Excerpts from a dataset
+ + + +
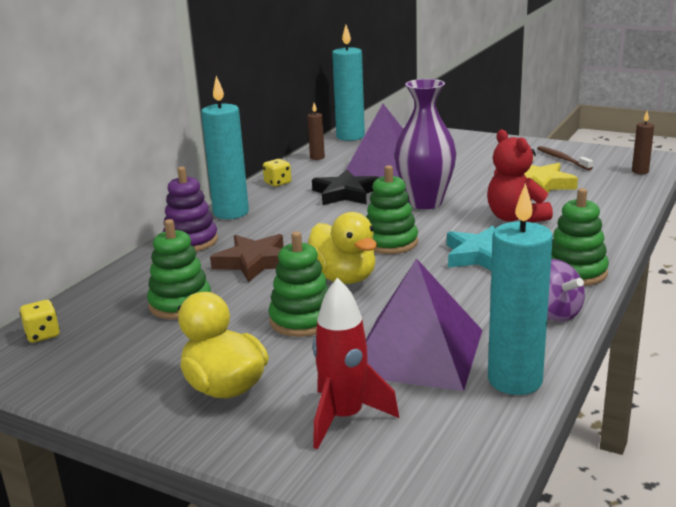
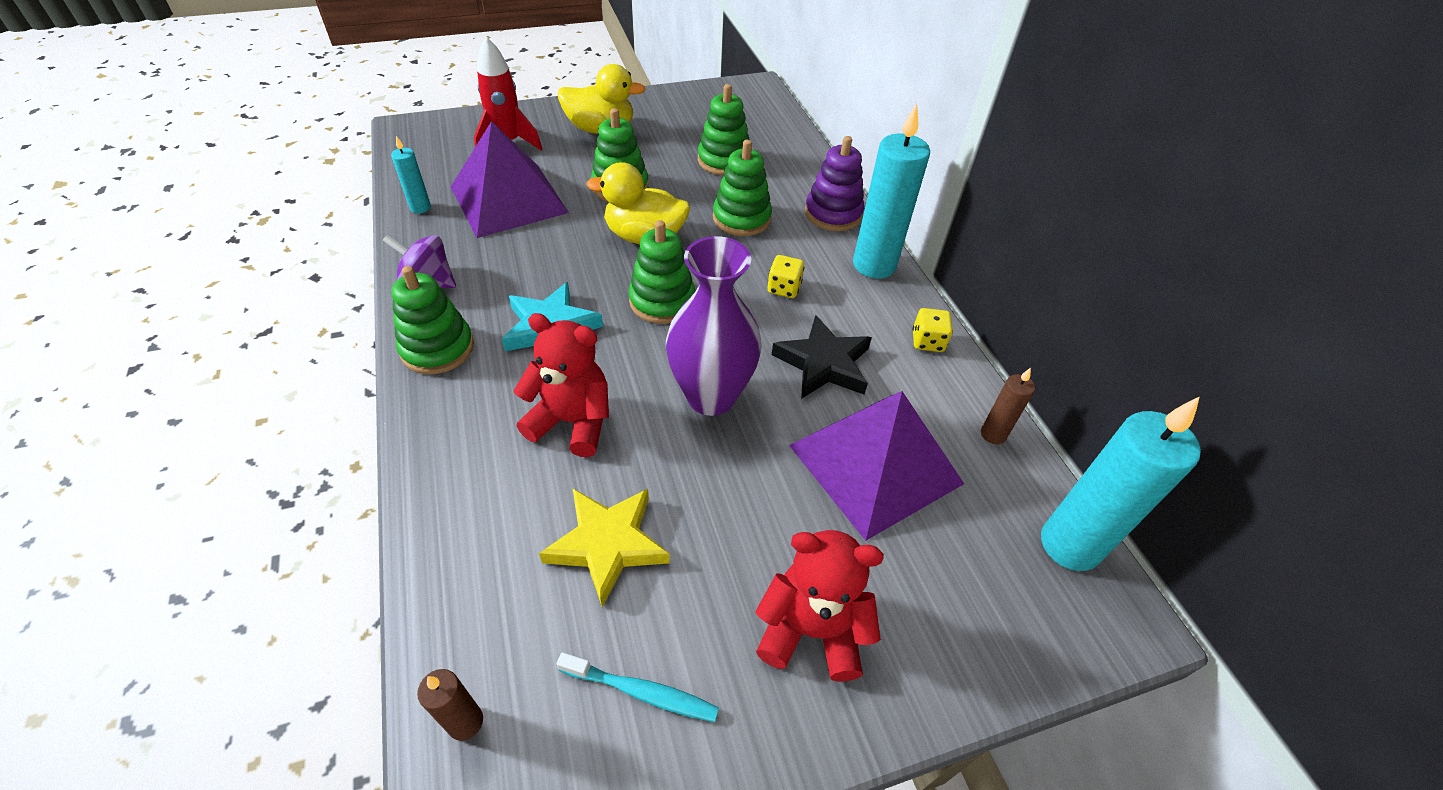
camera: 130 degrees right, 25 degrees up
yellow dice [20,300,60,343] -> yellow dice moved to [768,255,805,298]
brown star [210,234,284,283] -> green stacking toy [713,140,772,236]
turquoise candle [488,183,553,395] -> turquoise candle [391,136,431,213], size x0.48
brown toothbrush [537,146,593,170] -> turquoise toothbrush [557,652,719,722]
none -> red teddy bear [756,530,884,682]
+ + + +
-- EXERCISE BRIEF --
Give a verbatim transcription of the entries, leaving out the pictures.

-- EXERCISE SOLUTION --
camera: 130 degrees right, 25 degrees up
yellow dice [20,300,60,343] -> yellow dice moved to [768,255,805,298]
brown star [210,234,284,283] -> green stacking toy [713,140,772,236]
turquoise candle [488,183,553,395] -> turquoise candle [391,136,431,213], size x0.48
brown toothbrush [537,146,593,170] -> turquoise toothbrush [557,652,719,722]
none -> red teddy bear [756,530,884,682]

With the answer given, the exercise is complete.